:: WORK REQUIRED ::
From the entries below, return only the lines starting at the one that contains "cyan triangle: (53, 238) -> (51, 173), moved" and ending at the one that contains "cyan semicircle: (57, 152)", exactly as they stand.

Stored items:
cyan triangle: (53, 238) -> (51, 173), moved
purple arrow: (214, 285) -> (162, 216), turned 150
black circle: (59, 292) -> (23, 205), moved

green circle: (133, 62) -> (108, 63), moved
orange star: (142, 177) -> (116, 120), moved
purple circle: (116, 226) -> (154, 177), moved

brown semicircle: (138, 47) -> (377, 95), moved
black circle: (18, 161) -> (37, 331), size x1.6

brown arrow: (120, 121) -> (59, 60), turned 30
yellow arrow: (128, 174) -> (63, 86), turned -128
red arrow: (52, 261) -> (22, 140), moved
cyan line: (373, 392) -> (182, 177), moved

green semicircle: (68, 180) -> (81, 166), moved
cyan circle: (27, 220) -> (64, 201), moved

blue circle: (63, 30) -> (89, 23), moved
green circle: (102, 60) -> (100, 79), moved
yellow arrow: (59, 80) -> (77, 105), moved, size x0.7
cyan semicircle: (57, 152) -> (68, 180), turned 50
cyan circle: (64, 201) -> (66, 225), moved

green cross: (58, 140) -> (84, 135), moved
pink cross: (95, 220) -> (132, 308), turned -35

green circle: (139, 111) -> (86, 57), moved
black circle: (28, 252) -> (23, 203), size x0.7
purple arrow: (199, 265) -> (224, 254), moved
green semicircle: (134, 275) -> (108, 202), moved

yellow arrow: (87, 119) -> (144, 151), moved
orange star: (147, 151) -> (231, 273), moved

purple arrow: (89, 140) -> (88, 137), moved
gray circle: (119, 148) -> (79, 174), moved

--

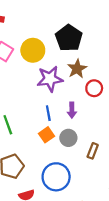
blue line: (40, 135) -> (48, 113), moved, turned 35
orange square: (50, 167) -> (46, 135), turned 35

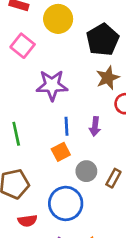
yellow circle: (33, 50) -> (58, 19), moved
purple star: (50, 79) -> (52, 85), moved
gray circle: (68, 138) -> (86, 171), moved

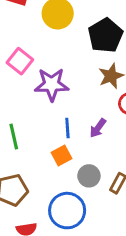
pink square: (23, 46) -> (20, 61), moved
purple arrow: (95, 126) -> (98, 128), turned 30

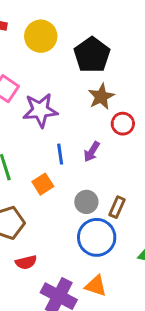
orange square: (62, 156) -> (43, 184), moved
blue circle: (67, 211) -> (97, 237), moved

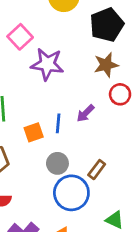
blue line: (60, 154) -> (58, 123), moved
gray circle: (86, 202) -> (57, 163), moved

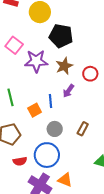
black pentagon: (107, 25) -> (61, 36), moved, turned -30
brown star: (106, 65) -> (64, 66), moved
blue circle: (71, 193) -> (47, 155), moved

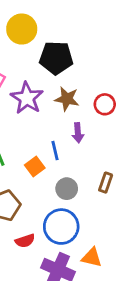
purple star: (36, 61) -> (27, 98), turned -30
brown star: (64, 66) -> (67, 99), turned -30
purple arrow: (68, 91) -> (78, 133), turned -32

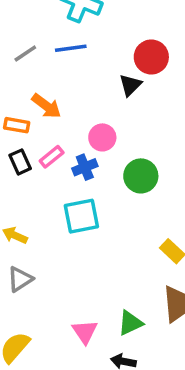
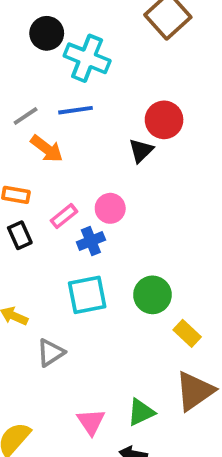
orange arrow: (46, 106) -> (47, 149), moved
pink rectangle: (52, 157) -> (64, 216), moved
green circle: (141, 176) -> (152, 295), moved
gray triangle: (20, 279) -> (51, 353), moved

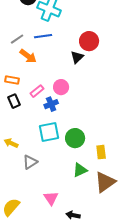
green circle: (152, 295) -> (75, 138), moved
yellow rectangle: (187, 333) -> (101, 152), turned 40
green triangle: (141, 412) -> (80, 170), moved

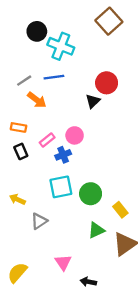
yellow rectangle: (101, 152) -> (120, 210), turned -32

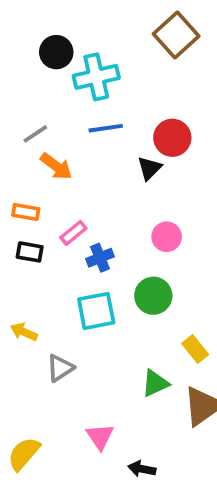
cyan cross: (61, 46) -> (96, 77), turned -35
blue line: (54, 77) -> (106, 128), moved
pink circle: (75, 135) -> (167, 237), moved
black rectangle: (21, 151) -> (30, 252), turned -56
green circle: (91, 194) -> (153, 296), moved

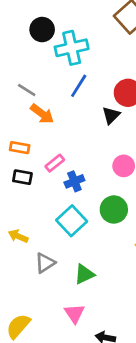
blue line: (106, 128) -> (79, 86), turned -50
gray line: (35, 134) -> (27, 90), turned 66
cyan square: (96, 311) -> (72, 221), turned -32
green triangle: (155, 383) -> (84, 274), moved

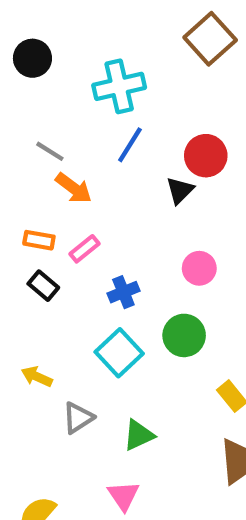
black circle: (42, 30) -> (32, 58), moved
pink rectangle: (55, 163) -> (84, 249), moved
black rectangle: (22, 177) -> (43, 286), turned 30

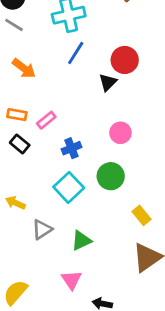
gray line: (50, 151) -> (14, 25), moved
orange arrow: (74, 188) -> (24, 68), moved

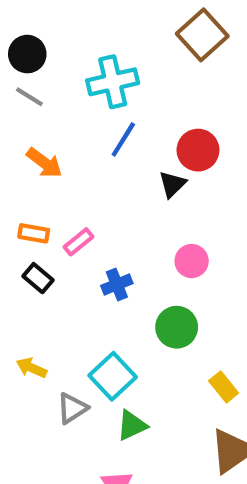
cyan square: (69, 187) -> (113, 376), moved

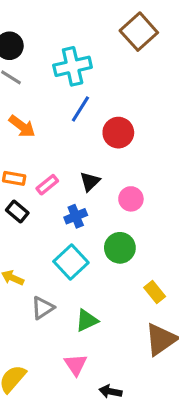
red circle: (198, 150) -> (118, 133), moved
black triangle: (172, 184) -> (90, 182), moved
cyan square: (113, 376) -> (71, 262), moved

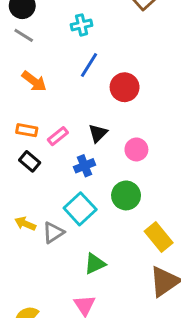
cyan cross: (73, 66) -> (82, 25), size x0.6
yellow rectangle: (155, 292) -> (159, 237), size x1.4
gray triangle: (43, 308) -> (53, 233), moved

:: SOLUTION FOR THIS EXERCISE ::
cyan triangle: (53, 238) -> (51, 173), moved
purple arrow: (214, 285) -> (162, 216), turned 150
black circle: (59, 292) -> (23, 205), moved

green circle: (133, 62) -> (108, 63), moved
orange star: (142, 177) -> (116, 120), moved
purple circle: (116, 226) -> (154, 177), moved

brown semicircle: (138, 47) -> (377, 95), moved
black circle: (18, 161) -> (37, 331), size x1.6

brown arrow: (120, 121) -> (59, 60), turned 30
yellow arrow: (128, 174) -> (63, 86), turned -128
red arrow: (52, 261) -> (22, 140), moved
cyan line: (373, 392) -> (182, 177), moved

green semicircle: (68, 180) -> (81, 166), moved
cyan circle: (27, 220) -> (64, 201), moved

blue circle: (63, 30) -> (89, 23), moved
green circle: (102, 60) -> (100, 79), moved
yellow arrow: (59, 80) -> (77, 105), moved, size x0.7
cyan semicircle: (57, 152) -> (68, 180), turned 50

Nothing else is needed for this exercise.